WHAT IS NEEDED: You are asked to filter the data below and copy every line holding "plate".

PROVIDED DATA:

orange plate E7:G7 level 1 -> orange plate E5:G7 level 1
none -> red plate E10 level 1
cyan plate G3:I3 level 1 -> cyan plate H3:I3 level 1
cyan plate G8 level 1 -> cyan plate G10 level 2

---

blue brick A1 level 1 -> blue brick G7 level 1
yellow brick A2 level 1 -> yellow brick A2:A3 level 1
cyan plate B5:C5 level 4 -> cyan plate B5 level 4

SOLUTION FOR THIS PROBLEM:
orange plate E7:G7 level 1 -> orange plate E5:G7 level 1
none -> red plate E10 level 1
cyan plate G3:I3 level 1 -> cyan plate H3:I3 level 1
cyan plate G8 level 1 -> cyan plate G10 level 2
cyan plate B5:C5 level 4 -> cyan plate B5 level 4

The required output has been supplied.